## REQUIREMENT
The response should contain all of the data below, reproduced exactly, and no pictures.

** DATA FOR REVIEW follows **

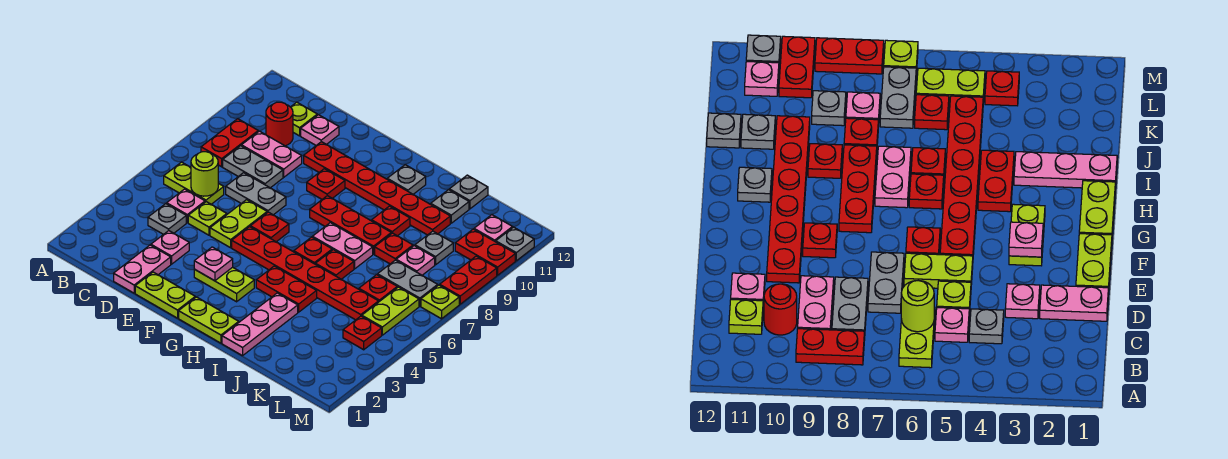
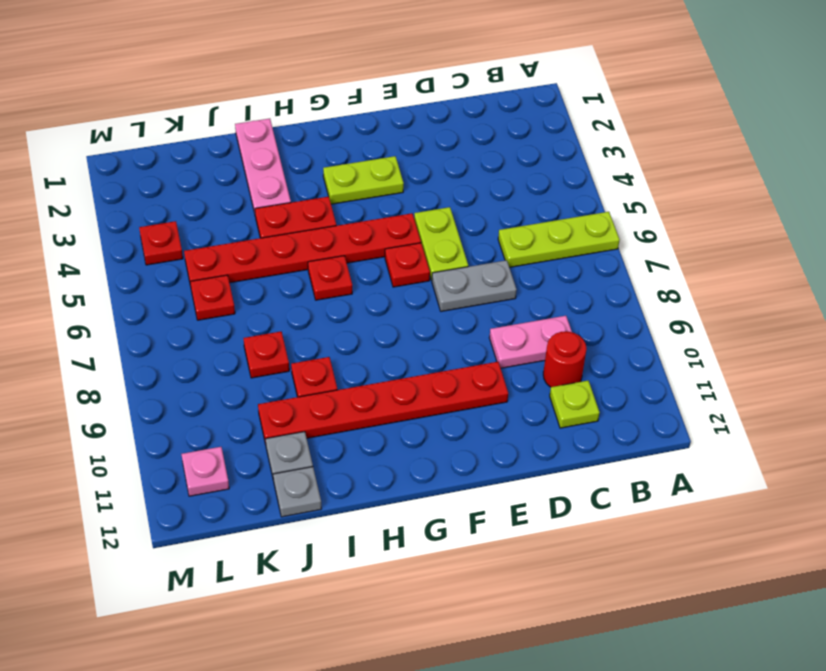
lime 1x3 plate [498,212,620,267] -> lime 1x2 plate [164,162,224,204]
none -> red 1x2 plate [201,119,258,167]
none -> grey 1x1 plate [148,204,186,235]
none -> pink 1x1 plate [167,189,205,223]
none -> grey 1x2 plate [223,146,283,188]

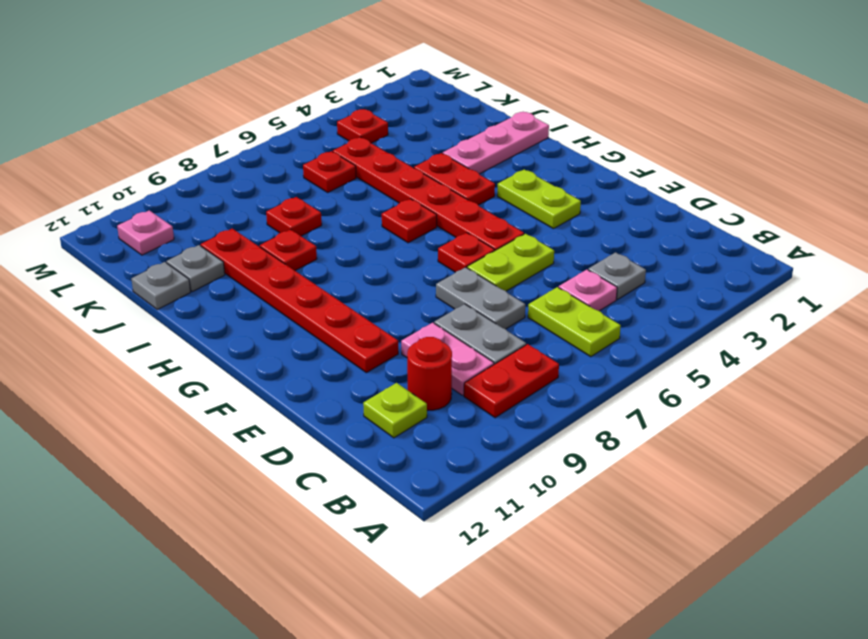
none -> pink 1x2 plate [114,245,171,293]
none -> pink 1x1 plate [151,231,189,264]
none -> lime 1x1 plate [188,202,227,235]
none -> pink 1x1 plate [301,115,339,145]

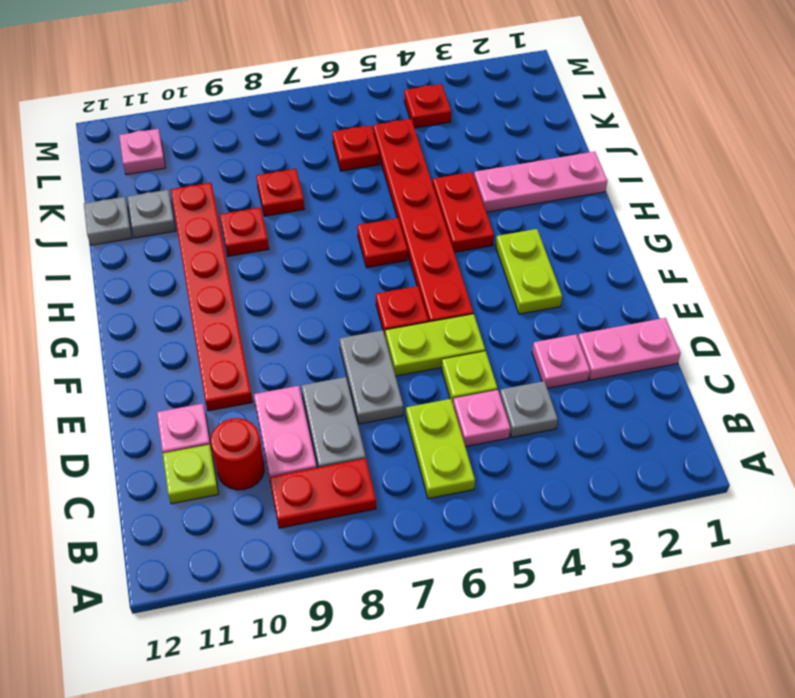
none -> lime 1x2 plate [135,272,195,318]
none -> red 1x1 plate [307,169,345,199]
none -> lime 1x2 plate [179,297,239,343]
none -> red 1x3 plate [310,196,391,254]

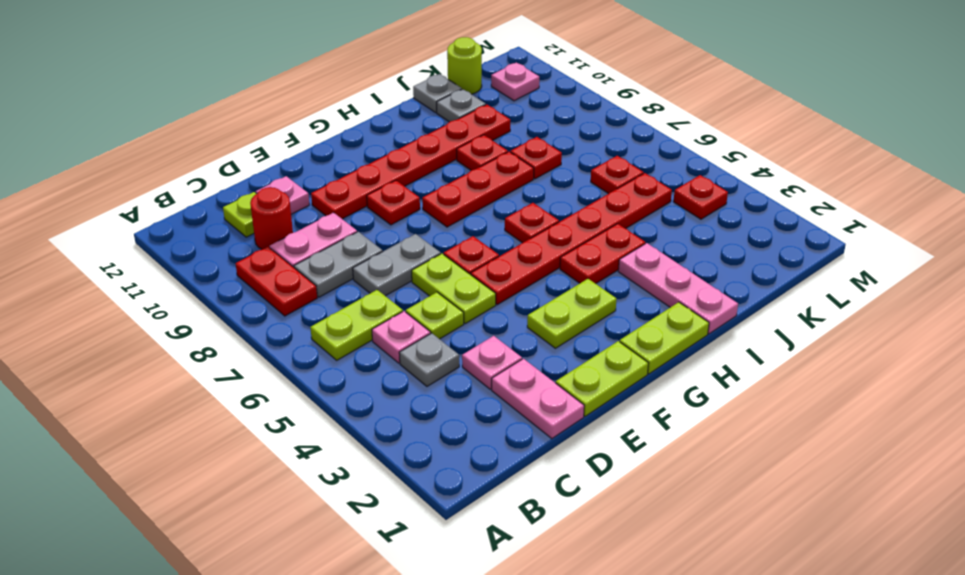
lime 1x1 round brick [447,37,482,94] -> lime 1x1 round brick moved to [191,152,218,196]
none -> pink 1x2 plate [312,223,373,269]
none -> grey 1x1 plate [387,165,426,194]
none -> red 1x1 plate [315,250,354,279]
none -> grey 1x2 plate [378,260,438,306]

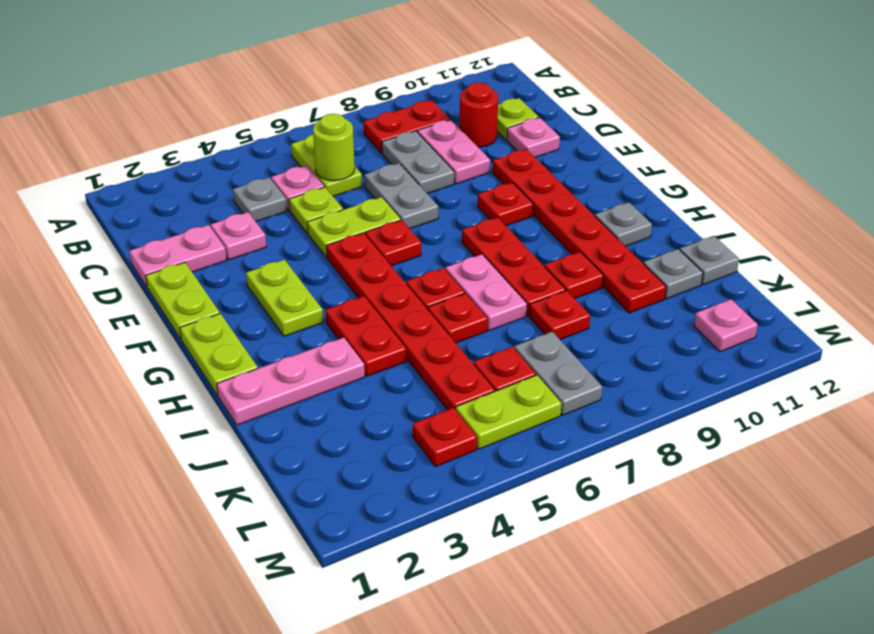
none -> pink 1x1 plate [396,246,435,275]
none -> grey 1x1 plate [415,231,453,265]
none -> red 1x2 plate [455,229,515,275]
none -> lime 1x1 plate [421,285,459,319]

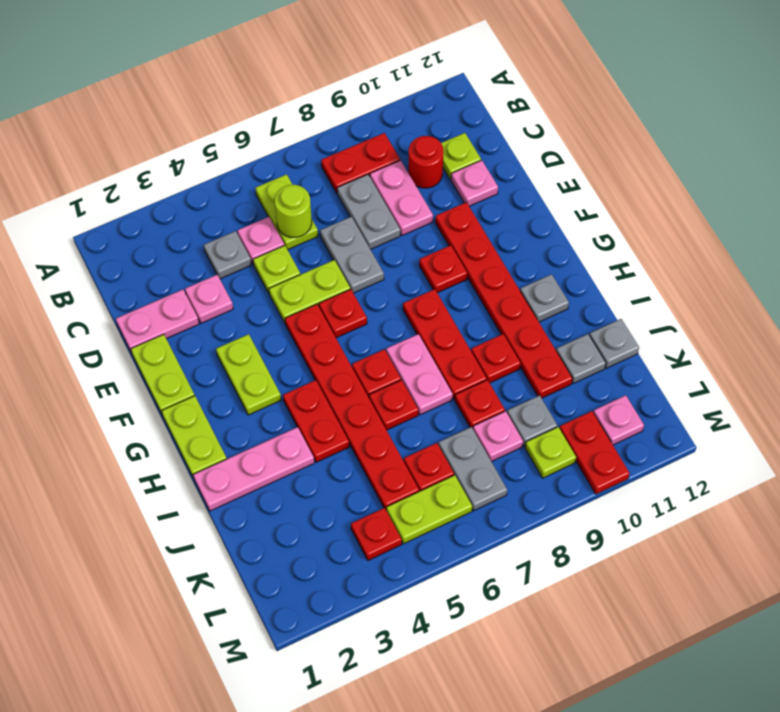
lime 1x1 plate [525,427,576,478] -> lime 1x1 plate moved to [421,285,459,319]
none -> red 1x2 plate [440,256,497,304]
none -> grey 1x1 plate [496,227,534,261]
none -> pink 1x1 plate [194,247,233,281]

** End of DATA FOR REVIEW **

## THE COMPLETED TASK
lime 1x3 plate [498,212,620,267] -> lime 1x2 plate [164,162,224,204]
none -> red 1x2 plate [201,119,258,167]
none -> grey 1x1 plate [148,204,186,235]
none -> pink 1x1 plate [167,189,205,223]
none -> grey 1x2 plate [223,146,283,188]

none -> pink 1x2 plate [114,245,171,293]
none -> pink 1x1 plate [151,231,189,264]
none -> lime 1x1 plate [188,202,227,235]
none -> pink 1x1 plate [301,115,339,145]

none -> lime 1x2 plate [135,272,195,318]
none -> red 1x1 plate [307,169,345,199]
none -> lime 1x2 plate [179,297,239,343]
none -> red 1x3 plate [310,196,391,254]

lime 1x1 round brick [447,37,482,94] -> lime 1x1 round brick moved to [191,152,218,196]
none -> pink 1x2 plate [312,223,373,269]
none -> grey 1x1 plate [387,165,426,194]
none -> red 1x1 plate [315,250,354,279]
none -> grey 1x2 plate [378,260,438,306]

none -> pink 1x1 plate [396,246,435,275]
none -> grey 1x1 plate [415,231,453,265]
none -> red 1x2 plate [455,229,515,275]
none -> lime 1x1 plate [421,285,459,319]

lime 1x1 plate [525,427,576,478] -> lime 1x1 plate moved to [421,285,459,319]
none -> red 1x2 plate [440,256,497,304]
none -> grey 1x1 plate [496,227,534,261]
none -> pink 1x1 plate [194,247,233,281]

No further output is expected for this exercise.